The records section start

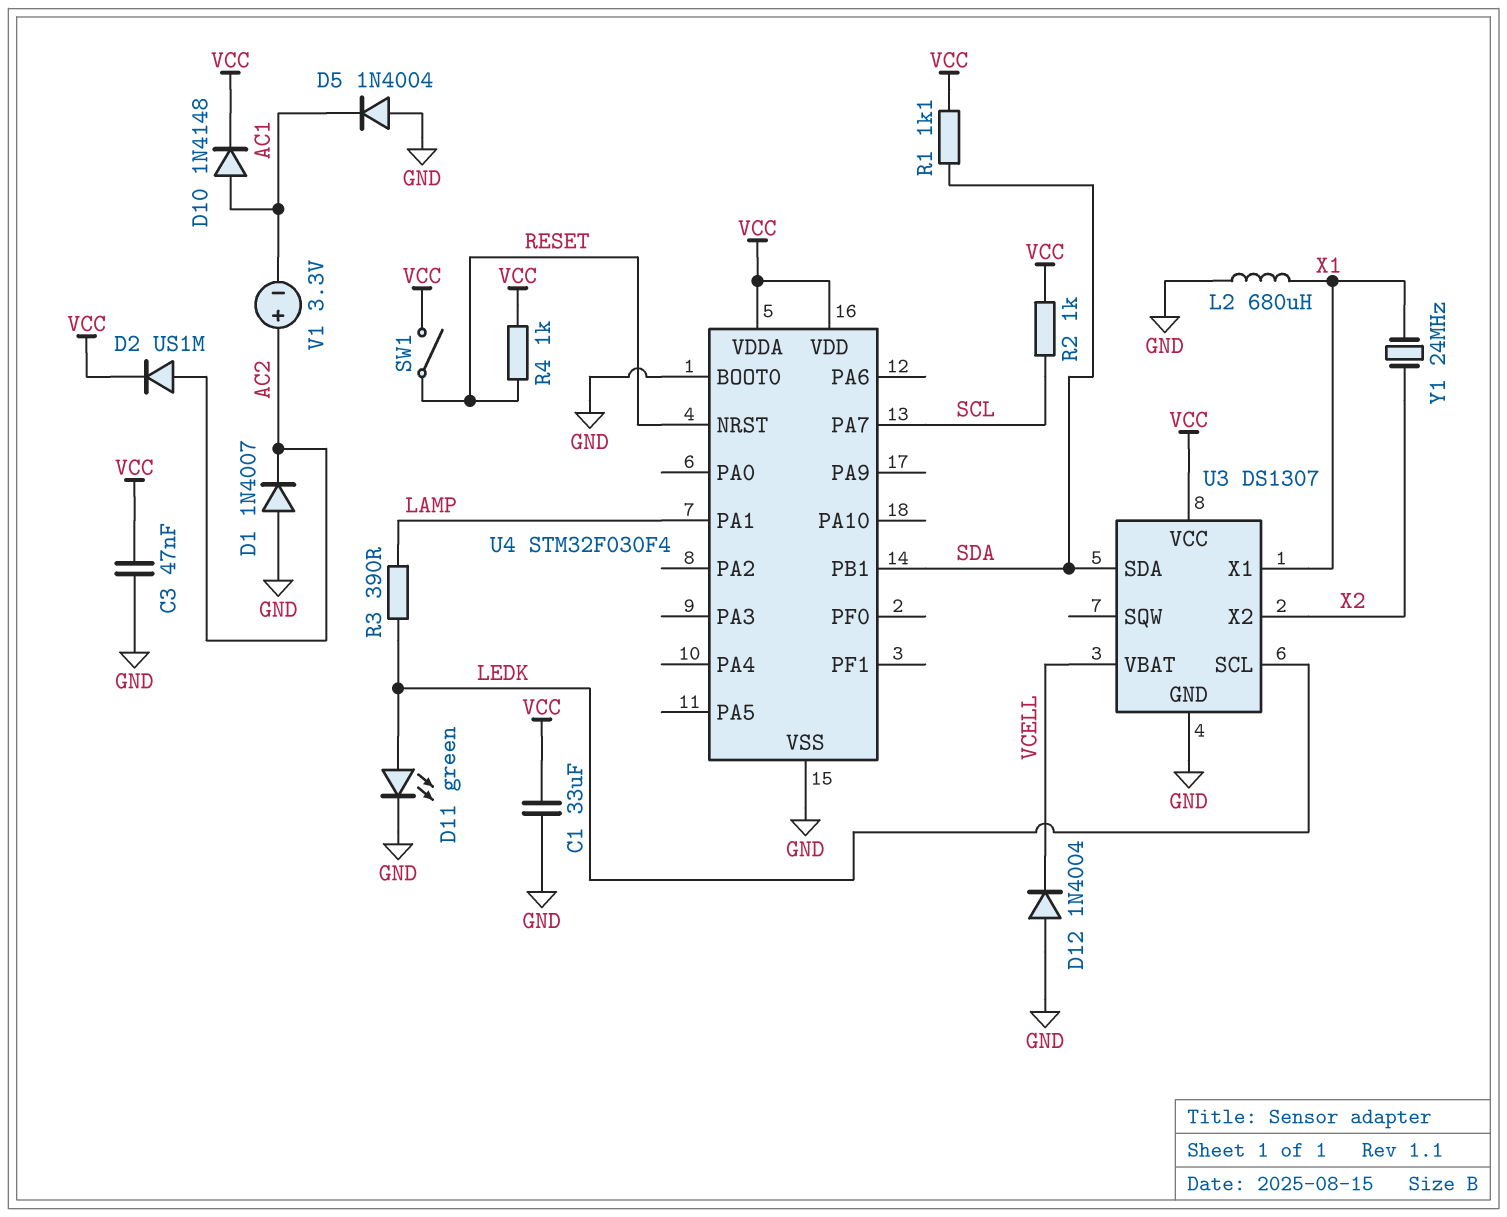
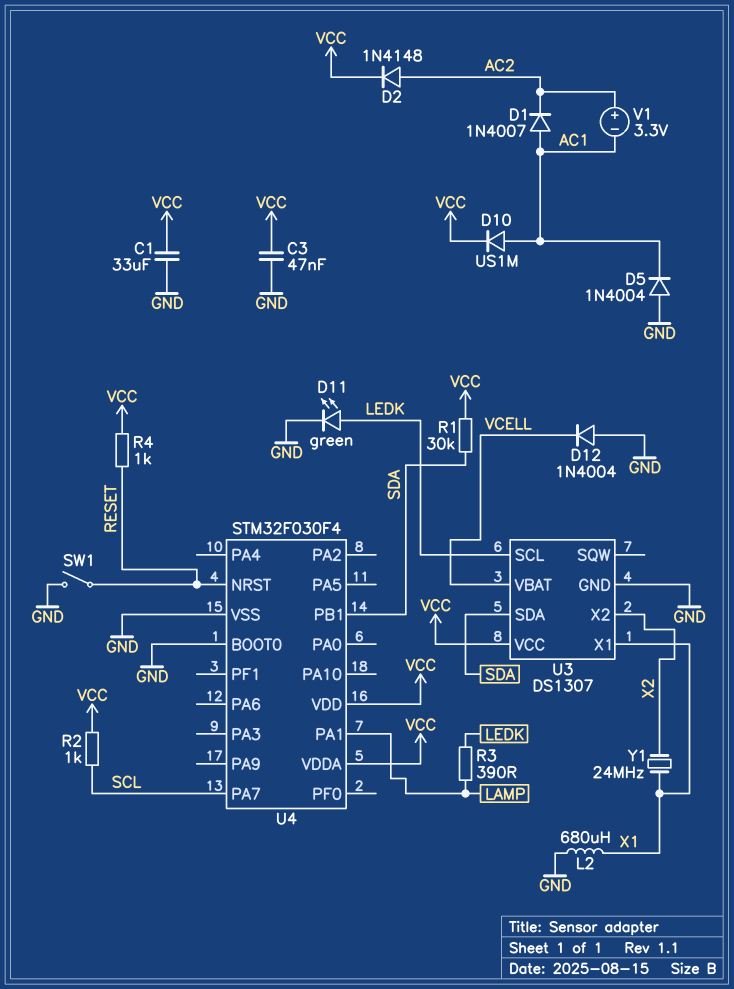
D1: diode 1N4007 (A GND, K AC2) -> diode 1N4007 (A AC1, K AC2)
D2: diode US1M (A AC2, K VCC) -> diode 1N4148 (A AC2, K VCC)
D10: diode 1N4148 (A AC1, K VCC) -> diode US1M (A AC1, K VCC)
R1: 1.1k (SDA, VCC) -> 30k (SDA, VCC)
SW1: switch (RESET, VCC) -> switch (GND, RESET)

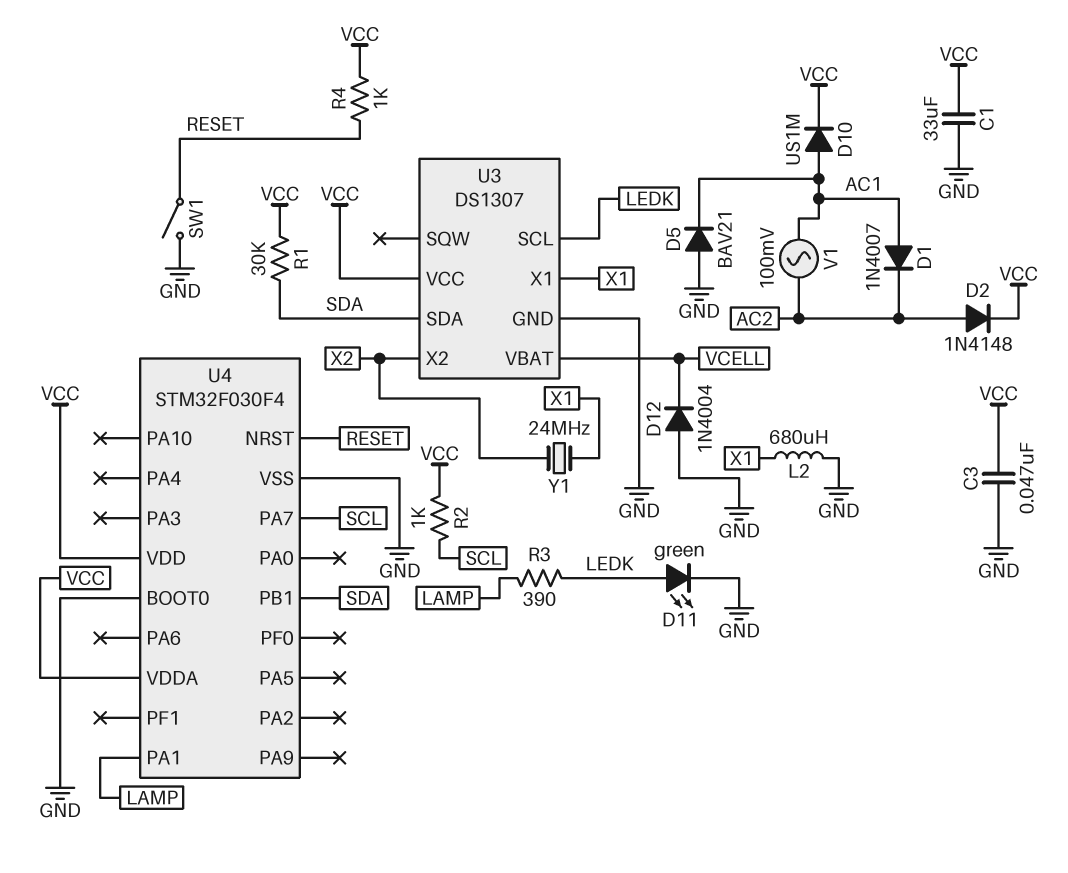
D5: diode 1N4004 (A GND, K AC1) -> diode BAV21 (A GND, K AC1)
V1: 3.3V (plus AC2, minus AC1) -> AC 100mV (AC1, AC2)

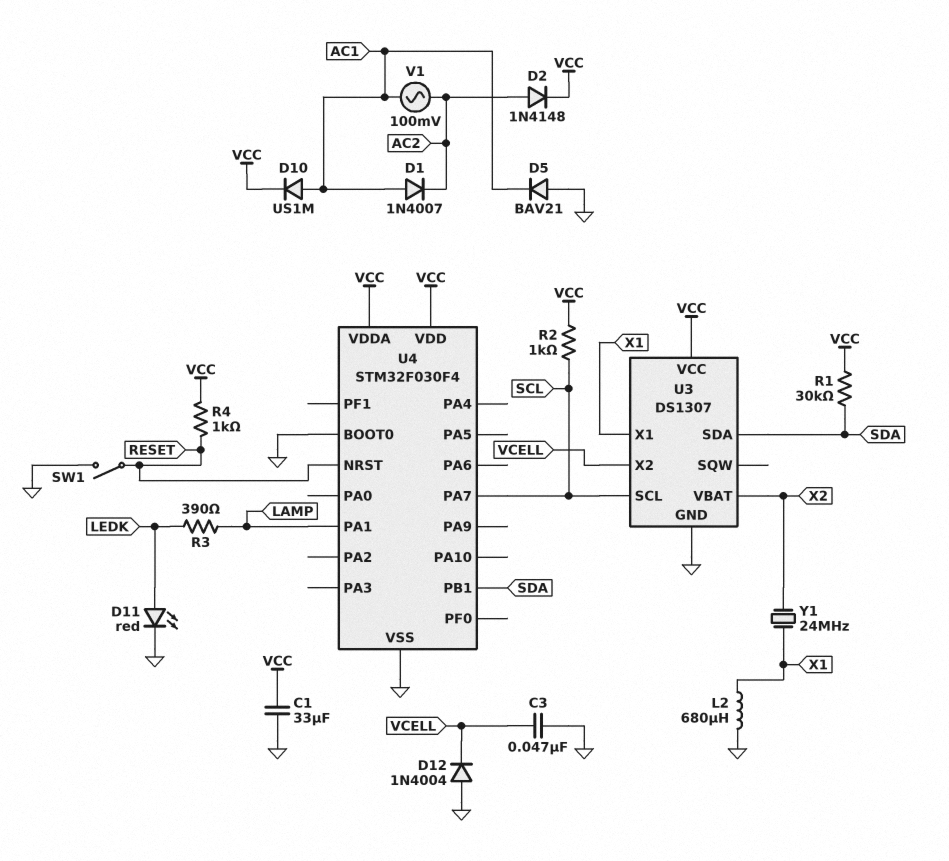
C3: 47nF (GND, VCC) -> 47nF (GND, VCELL)
D11: LED green (A LEDK, K GND) -> LED red (A LEDK, K GND)
U3 pin SCL: LEDK -> SCL
U3 pin VBAT: VCELL -> X2
U3 pin X2: X2 -> VCELL

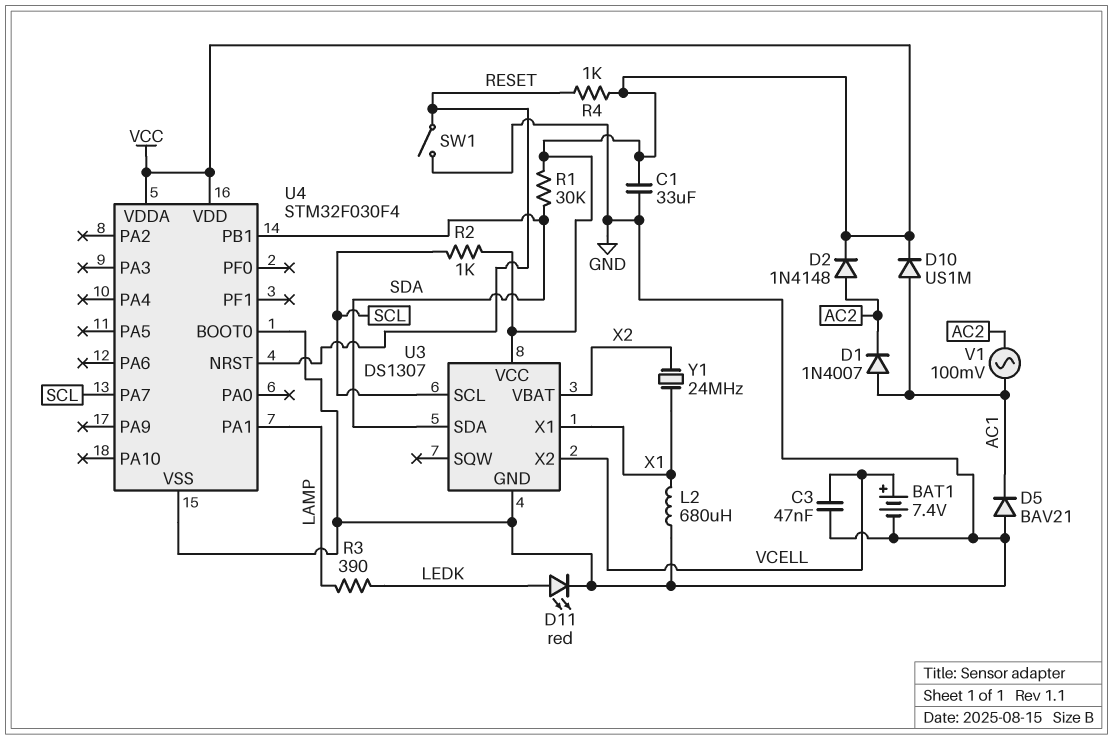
BAT1: none -> 7.4V (plus VCELL, minus GND)
D12: diode 1N4004 (A GND, K VCELL) -> none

The records section end

Exercise directions: Retype only the lines from the one with "U3 pin X2: X2 -> VCELL" through the final line of the entries, please, and keep the pictures out.

Reply:
U3 pin X2: X2 -> VCELL

BAT1: none -> 7.4V (plus VCELL, minus GND)
D12: diode 1N4004 (A GND, K VCELL) -> none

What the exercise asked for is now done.